▶ **What is expected**: Tally the lines that contain the string "need" and state that total without comment.

=-=-=-=-=

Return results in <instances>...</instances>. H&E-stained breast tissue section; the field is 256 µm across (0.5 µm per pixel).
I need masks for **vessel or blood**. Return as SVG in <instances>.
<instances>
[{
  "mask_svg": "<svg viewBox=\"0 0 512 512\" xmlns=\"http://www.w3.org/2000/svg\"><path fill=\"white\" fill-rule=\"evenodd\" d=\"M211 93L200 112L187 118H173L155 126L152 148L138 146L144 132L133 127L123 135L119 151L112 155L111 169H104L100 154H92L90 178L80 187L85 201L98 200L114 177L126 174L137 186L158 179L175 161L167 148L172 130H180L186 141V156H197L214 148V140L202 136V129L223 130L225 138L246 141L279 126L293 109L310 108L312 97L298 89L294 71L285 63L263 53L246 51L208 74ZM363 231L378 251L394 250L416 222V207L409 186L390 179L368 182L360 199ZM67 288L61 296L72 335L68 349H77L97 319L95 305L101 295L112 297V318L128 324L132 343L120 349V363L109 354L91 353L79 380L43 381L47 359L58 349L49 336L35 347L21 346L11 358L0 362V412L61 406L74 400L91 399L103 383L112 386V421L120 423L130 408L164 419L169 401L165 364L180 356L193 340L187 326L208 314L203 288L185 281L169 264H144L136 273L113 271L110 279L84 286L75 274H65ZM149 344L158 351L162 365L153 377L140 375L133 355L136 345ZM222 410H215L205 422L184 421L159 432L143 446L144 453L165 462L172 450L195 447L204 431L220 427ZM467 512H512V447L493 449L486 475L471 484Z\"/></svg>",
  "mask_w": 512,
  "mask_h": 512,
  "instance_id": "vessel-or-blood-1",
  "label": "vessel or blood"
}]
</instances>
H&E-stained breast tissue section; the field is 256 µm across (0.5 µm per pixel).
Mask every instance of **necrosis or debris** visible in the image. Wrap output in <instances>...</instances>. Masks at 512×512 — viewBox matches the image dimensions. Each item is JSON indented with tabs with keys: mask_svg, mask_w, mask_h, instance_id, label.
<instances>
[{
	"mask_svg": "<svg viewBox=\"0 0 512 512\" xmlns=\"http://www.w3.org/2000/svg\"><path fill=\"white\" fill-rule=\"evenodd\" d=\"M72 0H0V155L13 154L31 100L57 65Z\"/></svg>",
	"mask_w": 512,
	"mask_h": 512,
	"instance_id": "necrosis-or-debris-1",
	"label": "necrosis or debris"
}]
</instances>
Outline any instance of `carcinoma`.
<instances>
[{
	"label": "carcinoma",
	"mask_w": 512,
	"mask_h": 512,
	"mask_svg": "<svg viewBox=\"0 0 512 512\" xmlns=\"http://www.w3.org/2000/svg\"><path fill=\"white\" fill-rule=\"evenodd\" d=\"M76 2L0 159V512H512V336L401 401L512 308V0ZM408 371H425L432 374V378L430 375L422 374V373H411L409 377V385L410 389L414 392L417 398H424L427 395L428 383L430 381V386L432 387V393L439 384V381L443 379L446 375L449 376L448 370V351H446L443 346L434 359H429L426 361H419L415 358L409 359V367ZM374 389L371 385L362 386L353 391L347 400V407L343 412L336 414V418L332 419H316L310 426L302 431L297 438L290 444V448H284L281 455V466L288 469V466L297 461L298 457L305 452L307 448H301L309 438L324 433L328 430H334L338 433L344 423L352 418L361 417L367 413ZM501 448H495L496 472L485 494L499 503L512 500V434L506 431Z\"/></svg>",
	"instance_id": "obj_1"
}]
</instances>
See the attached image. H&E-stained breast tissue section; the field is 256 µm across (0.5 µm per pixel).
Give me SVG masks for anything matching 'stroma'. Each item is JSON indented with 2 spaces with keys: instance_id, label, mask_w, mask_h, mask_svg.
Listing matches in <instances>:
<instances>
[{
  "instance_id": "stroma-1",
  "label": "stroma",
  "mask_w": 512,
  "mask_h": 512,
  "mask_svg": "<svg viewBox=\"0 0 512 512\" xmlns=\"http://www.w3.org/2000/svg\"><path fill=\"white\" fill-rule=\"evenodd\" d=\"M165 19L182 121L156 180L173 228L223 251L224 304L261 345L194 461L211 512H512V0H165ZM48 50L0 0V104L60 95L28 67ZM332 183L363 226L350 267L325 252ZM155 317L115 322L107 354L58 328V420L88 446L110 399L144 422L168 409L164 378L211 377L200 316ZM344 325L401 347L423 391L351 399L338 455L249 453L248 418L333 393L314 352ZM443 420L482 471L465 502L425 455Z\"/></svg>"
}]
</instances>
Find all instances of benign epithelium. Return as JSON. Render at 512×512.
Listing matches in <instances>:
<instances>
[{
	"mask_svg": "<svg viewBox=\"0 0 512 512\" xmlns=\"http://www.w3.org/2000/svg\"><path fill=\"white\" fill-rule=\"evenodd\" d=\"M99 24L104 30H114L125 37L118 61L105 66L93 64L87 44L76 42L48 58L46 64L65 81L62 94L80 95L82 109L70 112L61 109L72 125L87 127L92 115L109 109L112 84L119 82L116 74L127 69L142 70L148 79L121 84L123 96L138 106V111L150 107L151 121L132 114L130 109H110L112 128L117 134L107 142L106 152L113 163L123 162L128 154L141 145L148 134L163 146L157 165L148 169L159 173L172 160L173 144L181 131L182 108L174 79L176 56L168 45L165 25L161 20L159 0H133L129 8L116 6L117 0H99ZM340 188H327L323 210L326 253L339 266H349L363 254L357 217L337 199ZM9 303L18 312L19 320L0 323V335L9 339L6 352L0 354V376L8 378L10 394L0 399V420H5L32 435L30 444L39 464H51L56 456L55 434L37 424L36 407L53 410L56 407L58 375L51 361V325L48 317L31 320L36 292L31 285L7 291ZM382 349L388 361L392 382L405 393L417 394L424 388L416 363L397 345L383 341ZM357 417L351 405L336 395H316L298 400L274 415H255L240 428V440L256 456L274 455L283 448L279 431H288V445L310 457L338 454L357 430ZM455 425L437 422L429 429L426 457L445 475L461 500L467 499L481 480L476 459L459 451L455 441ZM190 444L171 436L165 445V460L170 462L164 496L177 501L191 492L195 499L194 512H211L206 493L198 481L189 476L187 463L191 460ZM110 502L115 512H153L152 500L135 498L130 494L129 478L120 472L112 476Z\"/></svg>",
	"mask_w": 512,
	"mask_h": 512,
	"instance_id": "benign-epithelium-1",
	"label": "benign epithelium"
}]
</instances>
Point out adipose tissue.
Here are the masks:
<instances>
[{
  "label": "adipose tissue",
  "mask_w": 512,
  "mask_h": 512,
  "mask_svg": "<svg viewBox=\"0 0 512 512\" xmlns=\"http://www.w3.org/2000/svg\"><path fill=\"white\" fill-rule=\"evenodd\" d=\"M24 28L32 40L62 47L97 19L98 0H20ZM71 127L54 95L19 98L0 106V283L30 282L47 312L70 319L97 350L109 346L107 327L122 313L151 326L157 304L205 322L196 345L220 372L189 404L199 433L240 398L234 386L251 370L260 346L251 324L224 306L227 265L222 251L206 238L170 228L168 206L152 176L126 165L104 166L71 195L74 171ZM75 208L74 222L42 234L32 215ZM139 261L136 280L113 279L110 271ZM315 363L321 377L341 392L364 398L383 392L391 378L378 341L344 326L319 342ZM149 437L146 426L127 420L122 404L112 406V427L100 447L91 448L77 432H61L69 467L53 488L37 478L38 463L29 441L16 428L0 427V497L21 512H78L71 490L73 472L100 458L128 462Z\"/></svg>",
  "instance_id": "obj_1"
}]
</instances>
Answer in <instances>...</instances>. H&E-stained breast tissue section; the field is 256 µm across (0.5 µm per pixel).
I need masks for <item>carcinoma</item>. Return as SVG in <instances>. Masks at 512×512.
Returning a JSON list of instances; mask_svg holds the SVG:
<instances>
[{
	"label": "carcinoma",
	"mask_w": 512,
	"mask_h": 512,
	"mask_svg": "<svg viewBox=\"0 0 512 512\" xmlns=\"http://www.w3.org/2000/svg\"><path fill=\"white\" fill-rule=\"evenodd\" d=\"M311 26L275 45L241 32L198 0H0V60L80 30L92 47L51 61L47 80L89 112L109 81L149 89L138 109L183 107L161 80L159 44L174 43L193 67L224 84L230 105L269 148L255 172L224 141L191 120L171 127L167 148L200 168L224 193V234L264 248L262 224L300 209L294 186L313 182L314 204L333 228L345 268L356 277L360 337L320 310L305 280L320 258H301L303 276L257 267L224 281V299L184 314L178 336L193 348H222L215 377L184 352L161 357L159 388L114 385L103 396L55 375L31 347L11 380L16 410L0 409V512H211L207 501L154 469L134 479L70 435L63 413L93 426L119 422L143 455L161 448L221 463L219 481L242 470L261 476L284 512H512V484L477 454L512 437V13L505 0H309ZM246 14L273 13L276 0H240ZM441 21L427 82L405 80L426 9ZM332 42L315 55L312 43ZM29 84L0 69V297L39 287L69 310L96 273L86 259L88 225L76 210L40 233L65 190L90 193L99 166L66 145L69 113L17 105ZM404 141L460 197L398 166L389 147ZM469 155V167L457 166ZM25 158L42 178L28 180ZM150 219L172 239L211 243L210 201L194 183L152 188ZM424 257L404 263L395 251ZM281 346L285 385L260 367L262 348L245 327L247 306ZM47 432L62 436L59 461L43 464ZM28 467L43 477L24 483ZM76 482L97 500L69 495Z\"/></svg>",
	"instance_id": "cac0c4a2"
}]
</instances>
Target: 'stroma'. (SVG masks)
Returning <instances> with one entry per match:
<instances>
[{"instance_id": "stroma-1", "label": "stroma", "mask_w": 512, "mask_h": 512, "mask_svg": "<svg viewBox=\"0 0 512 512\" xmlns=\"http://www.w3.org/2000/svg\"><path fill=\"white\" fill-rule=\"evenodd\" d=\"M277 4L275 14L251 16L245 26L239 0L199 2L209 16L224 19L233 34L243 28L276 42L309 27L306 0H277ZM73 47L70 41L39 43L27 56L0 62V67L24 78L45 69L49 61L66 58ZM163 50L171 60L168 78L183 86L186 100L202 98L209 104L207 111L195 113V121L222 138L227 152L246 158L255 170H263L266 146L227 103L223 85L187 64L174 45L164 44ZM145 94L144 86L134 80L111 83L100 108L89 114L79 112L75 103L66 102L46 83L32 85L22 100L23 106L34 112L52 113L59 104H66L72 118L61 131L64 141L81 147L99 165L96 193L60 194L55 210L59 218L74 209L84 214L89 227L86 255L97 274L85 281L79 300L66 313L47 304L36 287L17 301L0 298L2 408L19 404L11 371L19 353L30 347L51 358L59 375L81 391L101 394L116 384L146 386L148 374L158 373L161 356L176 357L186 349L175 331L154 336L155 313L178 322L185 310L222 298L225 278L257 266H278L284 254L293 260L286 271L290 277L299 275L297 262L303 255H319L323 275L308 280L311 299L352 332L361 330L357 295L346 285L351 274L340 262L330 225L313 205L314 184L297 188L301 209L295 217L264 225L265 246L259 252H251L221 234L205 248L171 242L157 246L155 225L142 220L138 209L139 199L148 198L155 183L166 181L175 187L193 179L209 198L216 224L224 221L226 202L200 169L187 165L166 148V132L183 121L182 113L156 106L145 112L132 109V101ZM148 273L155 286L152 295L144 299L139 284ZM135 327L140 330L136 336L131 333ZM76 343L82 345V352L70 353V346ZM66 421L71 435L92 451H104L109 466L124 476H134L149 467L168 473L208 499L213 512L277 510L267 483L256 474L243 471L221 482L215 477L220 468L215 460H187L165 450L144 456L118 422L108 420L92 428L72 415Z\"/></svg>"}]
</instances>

=-=-=-=-=

▶ **Answer to the task**: 2